Pictures aside, can you reproduce the records word for word?

--- INPUT RECORDS ---

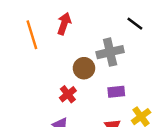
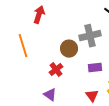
red arrow: (64, 24) -> (39, 15), moved
orange line: (32, 35) -> (23, 46), moved

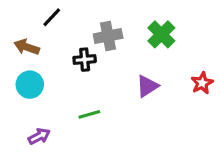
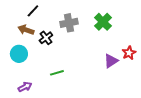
brown arrow: (27, 47) -> (26, 30), moved
black cross: (85, 60) -> (46, 38), moved, turned -32
purple triangle: (147, 86) -> (111, 61), moved

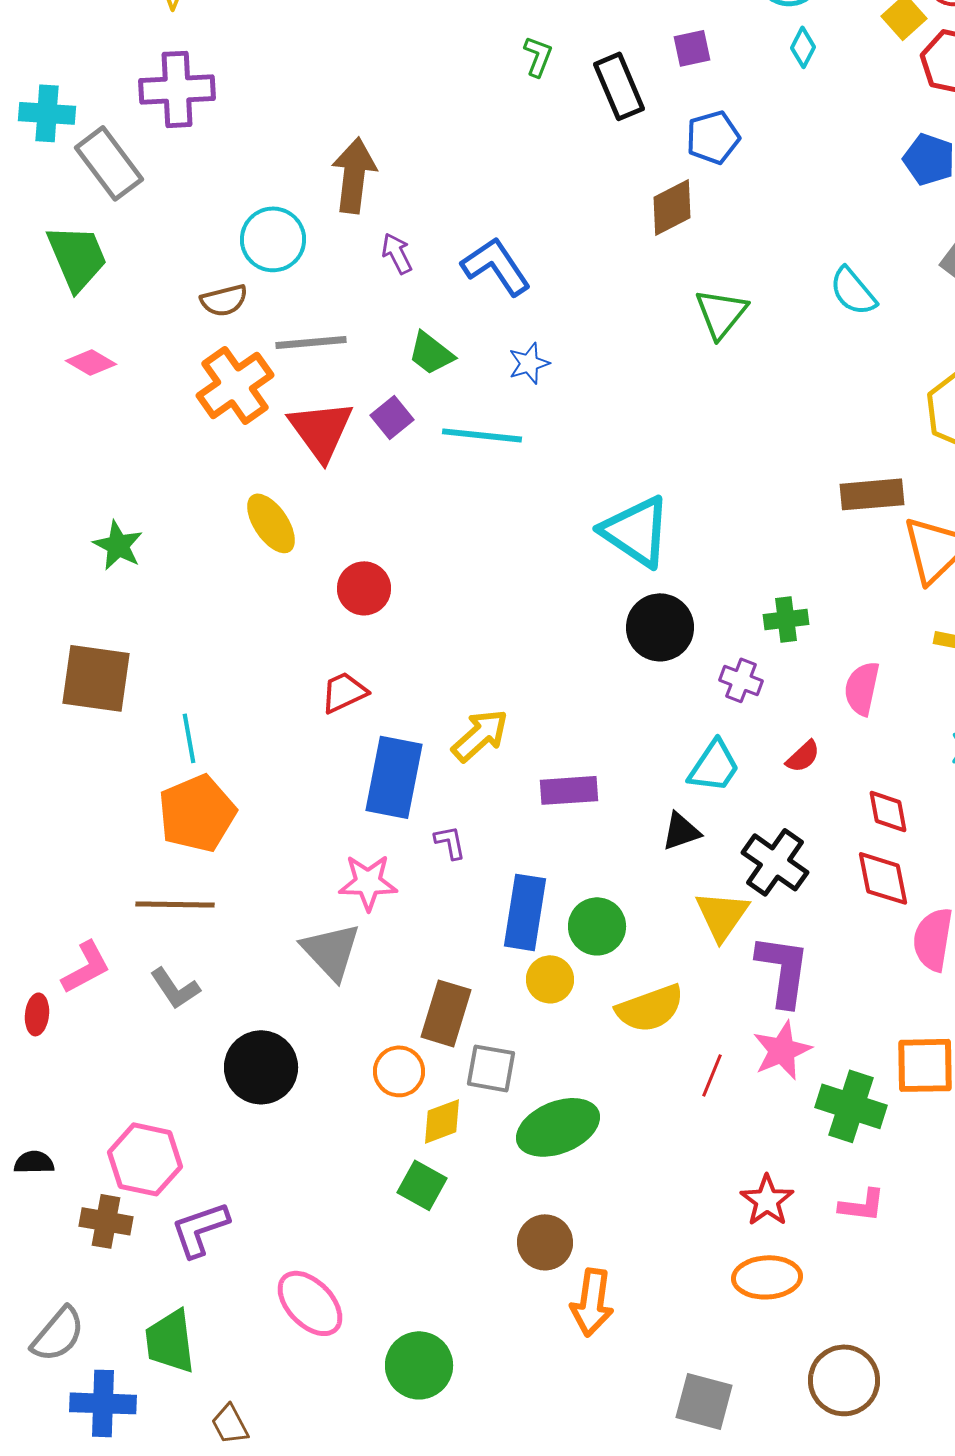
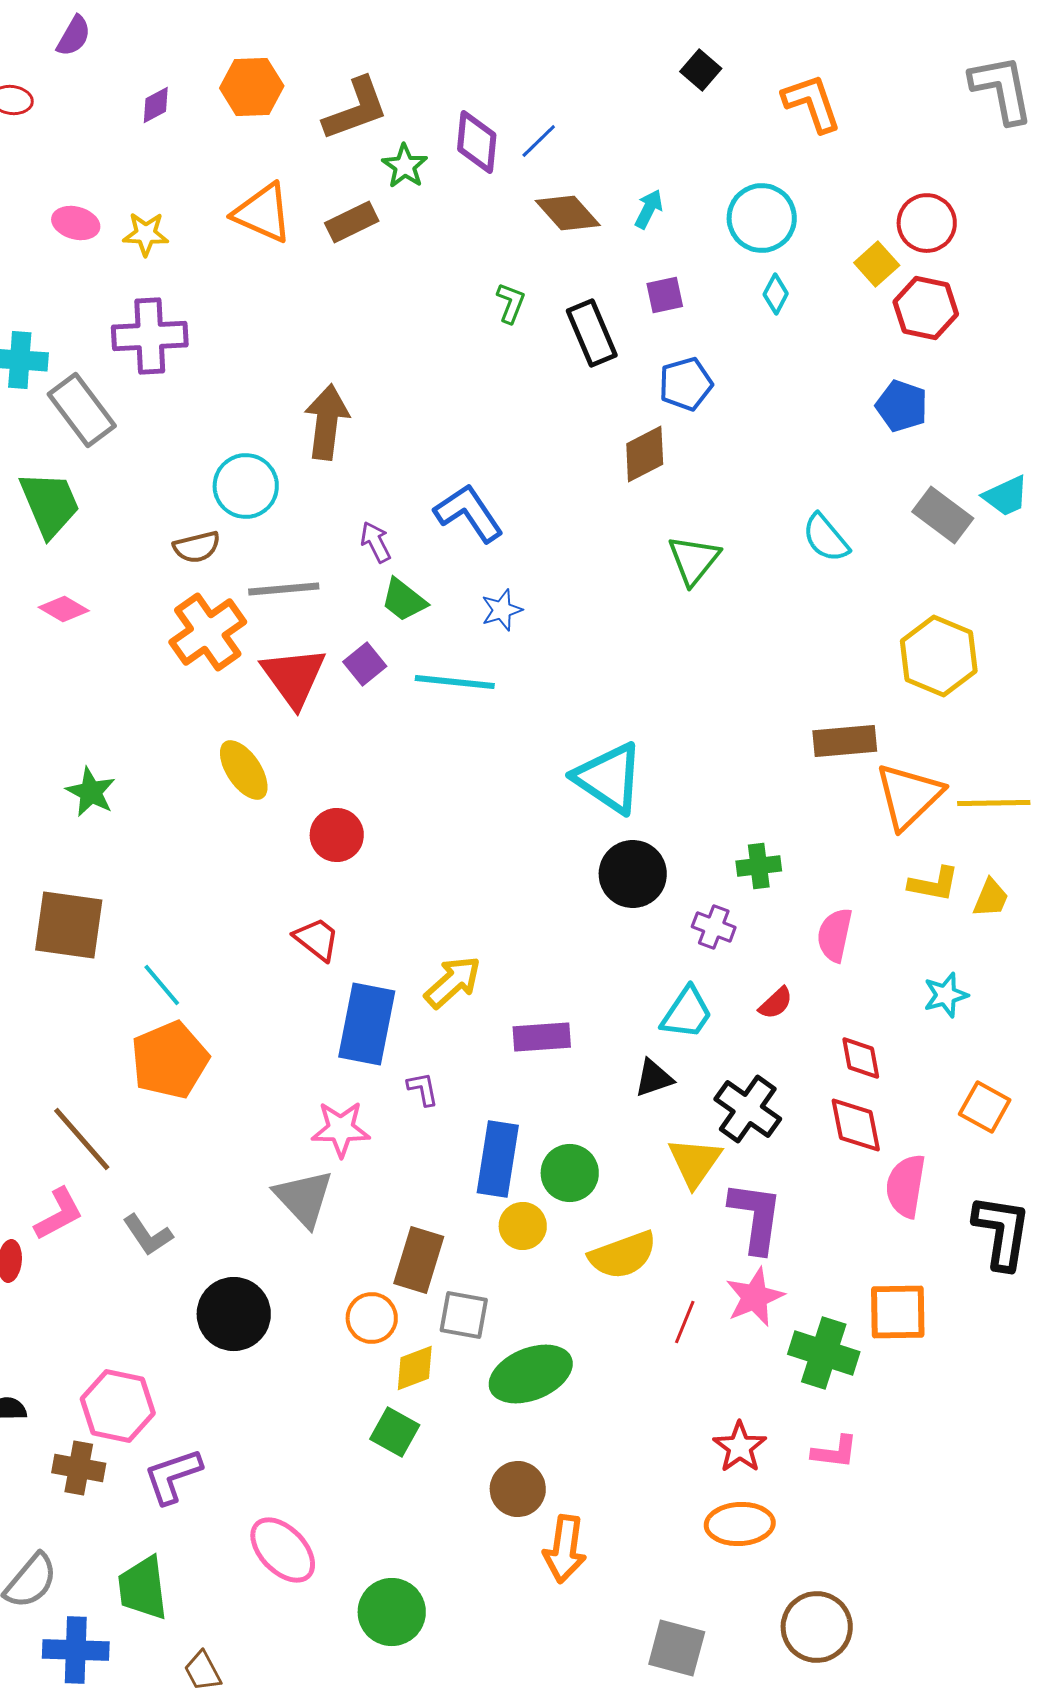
purple arrow: (397, 253) -> (376, 542), moved
red trapezoid: (344, 692) -> (317, 939), turned 63
cyan line: (189, 738) -> (162, 985), turned -30
brown line: (175, 904) -> (82, 1139), moved, turned 48

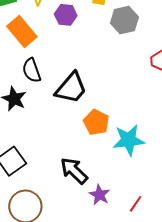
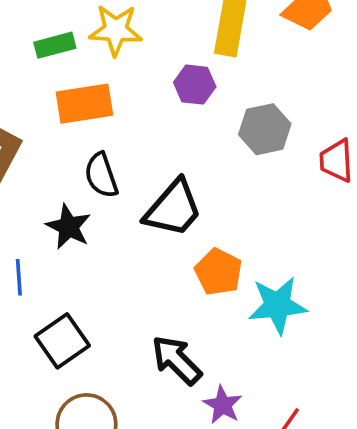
purple hexagon: (66, 15) -> (195, 85), moved
gray hexagon: (124, 20) -> (265, 129), moved
orange rectangle: (22, 31) -> (84, 104), turned -60

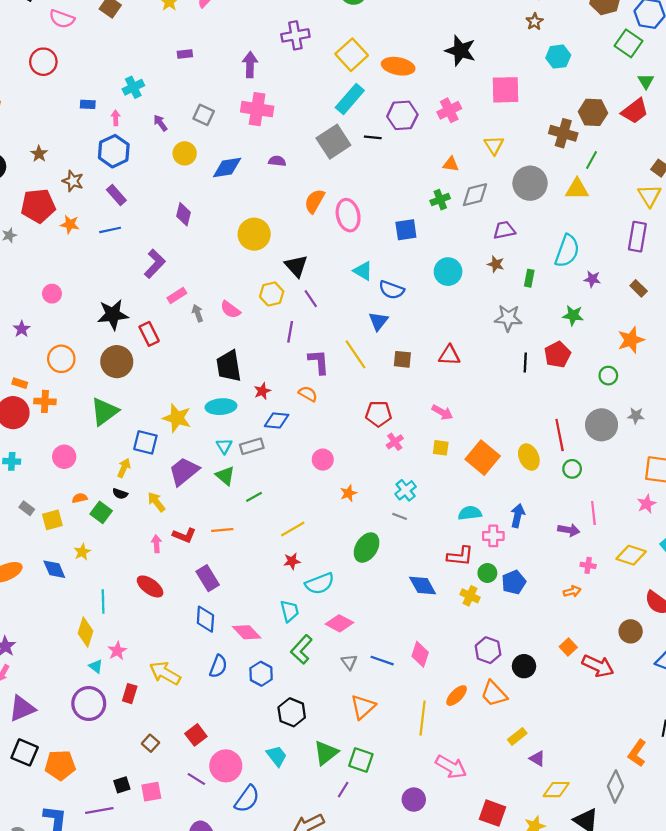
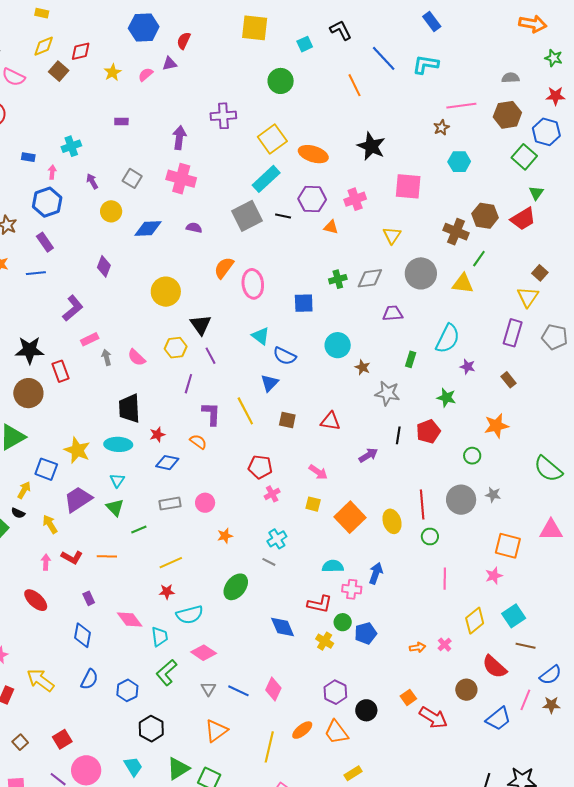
orange triangle: (451, 164) -> (331, 227), moved
brown star: (496, 264) -> (363, 367), moved
gray rectangle: (252, 446) -> (170, 504), moved
purple arrow: (569, 530) -> (368, 455), moved, turned -48
yellow diamond: (631, 555) -> (475, 621), turned -64
pink cross: (588, 565) -> (445, 645), moved, turned 32
purple rectangle: (208, 578) -> (89, 598), size x0.6
pink diamond: (247, 632) -> (130, 619), moved

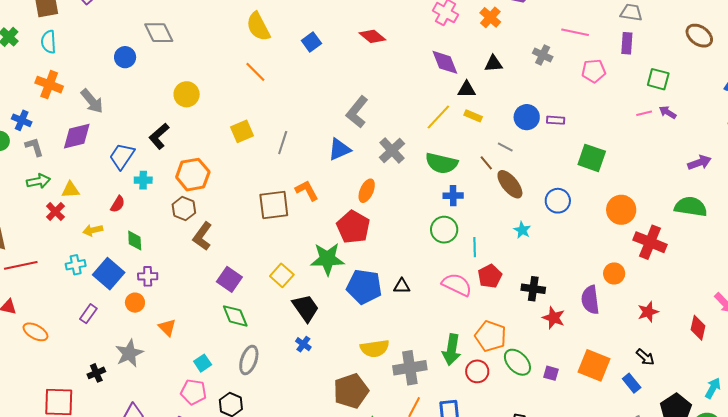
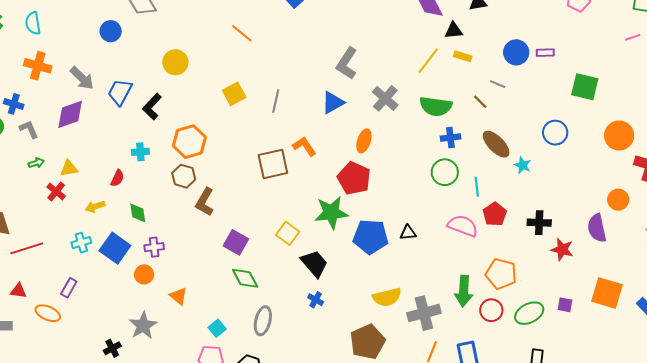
blue trapezoid: (122, 156) -> (120, 92), moved
green arrow: (38, 181) -> (36, 163), size x0.7
brown ellipse: (510, 184) -> (496, 144), moved
purple rectangle: (88, 314) -> (69, 288), moved
green ellipse: (517, 362) -> (529, 313), moved, turned -68

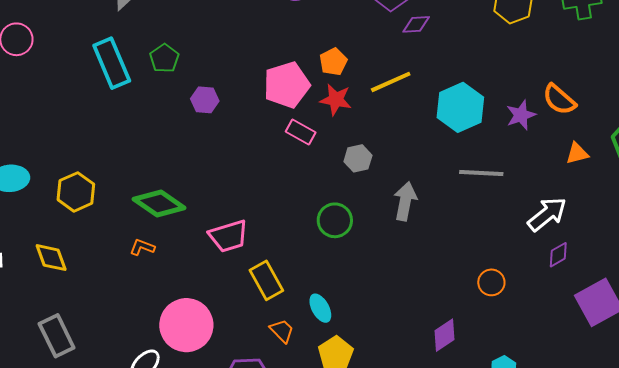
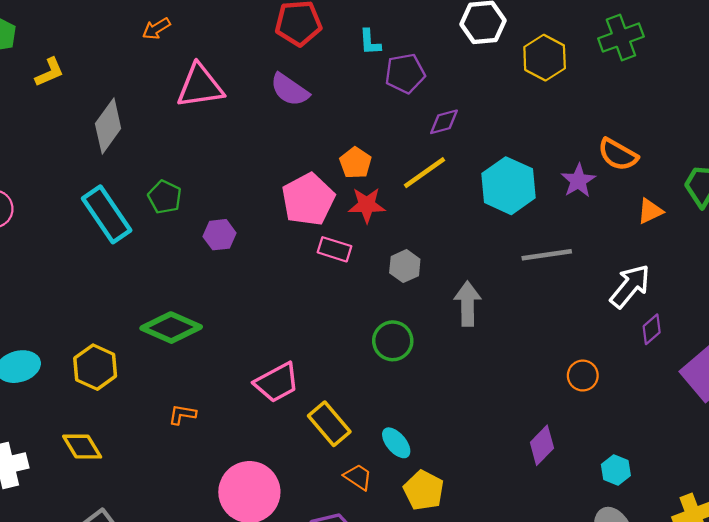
purple diamond: (416, 24) -> (444, 122), moved
green diamond: (159, 204) -> (171, 328), moved

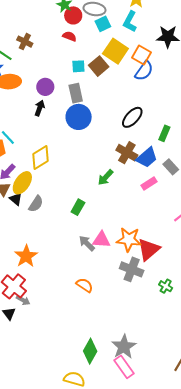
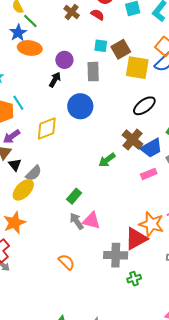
brown cross: (25, 42) -> (72, 12), moved
yellow square: (115, 51) -> (137, 68), moved, turned -35
blue circle: (79, 117) -> (80, 106), moved
yellow ellipse: (22, 183) -> (23, 190), moved
green rectangle: (78, 207) -> (74, 196), moved
orange star: (129, 239) -> (151, 224), moved
gray cross: (132, 269) -> (116, 255), turned -30
green cross: (166, 286) -> (134, 279), moved, turned 32

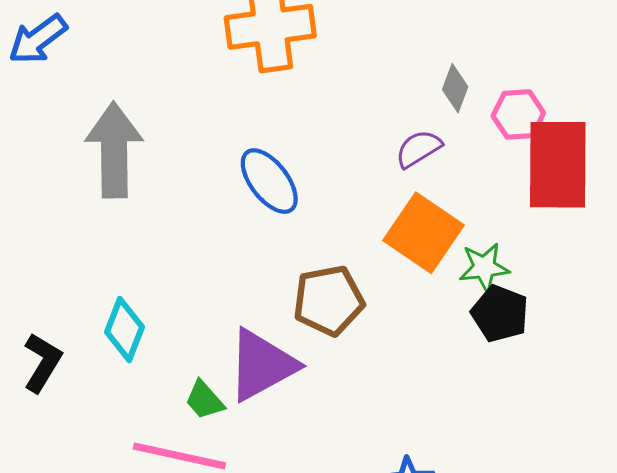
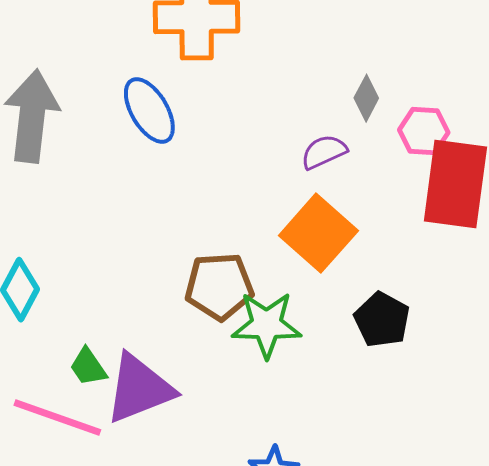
blue ellipse: (269, 181) -> (149, 110), moved
green star: (484, 267) -> (267, 325), moved, size x1.4
purple triangle: (262, 365) -> (139, 389), moved

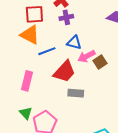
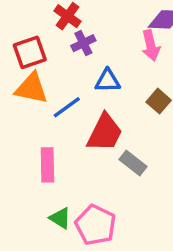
pink arrow: (87, 56) -> (151, 46), moved, turned -60
gray rectangle: (76, 93) -> (133, 163), turned 49

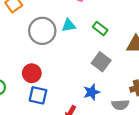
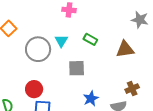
cyan triangle: (69, 25) -> (61, 41), turned -40
gray square: (101, 62) -> (77, 68), moved, turned -30

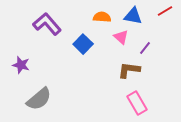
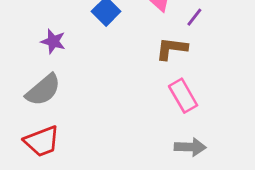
purple star: (21, 65) -> (53, 41), moved

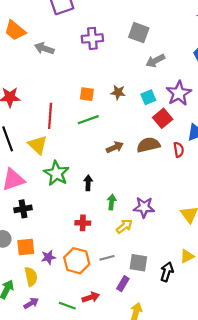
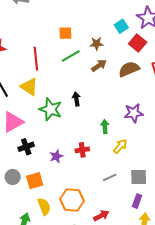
brown star: (118, 92) -> (97, 44), moved
brown arrow: (115, 147) -> (99, 66), moved
black arrow: (88, 183) -> (76, 99), moved
purple star: (144, 207) -> (134, 113), moved
purple star: (48, 257) -> (56, 156), moved
orange hexagon: (77, 261) -> (72, 200), moved
purple rectangle: (123, 284) -> (137, 201), moved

---

• **EXERCISE OUTPUT**
red arrow: (64, 24) -> (39, 15), moved
orange line: (32, 35) -> (23, 46), moved

brown arrow: (27, 47) -> (26, 30), moved
black cross: (85, 60) -> (46, 38), moved, turned -32
purple triangle: (147, 86) -> (111, 61), moved

purple arrow: (397, 253) -> (376, 542), moved
red trapezoid: (344, 692) -> (317, 939), turned 63
cyan line: (189, 738) -> (162, 985), turned -30
brown line: (175, 904) -> (82, 1139), moved, turned 48

purple hexagon: (66, 15) -> (195, 85), moved
gray hexagon: (124, 20) -> (265, 129), moved
orange rectangle: (22, 31) -> (84, 104), turned -60

orange triangle: (451, 164) -> (331, 227), moved
brown star: (496, 264) -> (363, 367), moved
gray rectangle: (252, 446) -> (170, 504), moved
purple arrow: (569, 530) -> (368, 455), moved, turned -48
yellow diamond: (631, 555) -> (475, 621), turned -64
pink cross: (588, 565) -> (445, 645), moved, turned 32
purple rectangle: (208, 578) -> (89, 598), size x0.6
pink diamond: (247, 632) -> (130, 619), moved

blue trapezoid: (122, 156) -> (120, 92), moved
green arrow: (38, 181) -> (36, 163), size x0.7
brown ellipse: (510, 184) -> (496, 144), moved
purple rectangle: (88, 314) -> (69, 288), moved
green ellipse: (517, 362) -> (529, 313), moved, turned -68

purple diamond: (416, 24) -> (444, 122), moved
green diamond: (159, 204) -> (171, 328), moved

brown cross: (25, 42) -> (72, 12), moved
yellow square: (115, 51) -> (137, 68), moved, turned -35
blue circle: (79, 117) -> (80, 106), moved
yellow ellipse: (22, 183) -> (23, 190), moved
green rectangle: (78, 207) -> (74, 196), moved
orange star: (129, 239) -> (151, 224), moved
gray cross: (132, 269) -> (116, 255), turned -30
green cross: (166, 286) -> (134, 279), moved, turned 32

blue ellipse: (269, 181) -> (149, 110), moved
green star: (484, 267) -> (267, 325), moved, size x1.4
purple triangle: (262, 365) -> (139, 389), moved

pink arrow: (87, 56) -> (151, 46), moved, turned -60
gray rectangle: (76, 93) -> (133, 163), turned 49

cyan triangle: (69, 25) -> (61, 41), turned -40
gray square: (101, 62) -> (77, 68), moved, turned -30

purple star: (21, 65) -> (53, 41), moved

brown star: (118, 92) -> (97, 44), moved
brown arrow: (115, 147) -> (99, 66), moved
black arrow: (88, 183) -> (76, 99), moved
purple star: (144, 207) -> (134, 113), moved
purple star: (48, 257) -> (56, 156), moved
orange hexagon: (77, 261) -> (72, 200), moved
purple rectangle: (123, 284) -> (137, 201), moved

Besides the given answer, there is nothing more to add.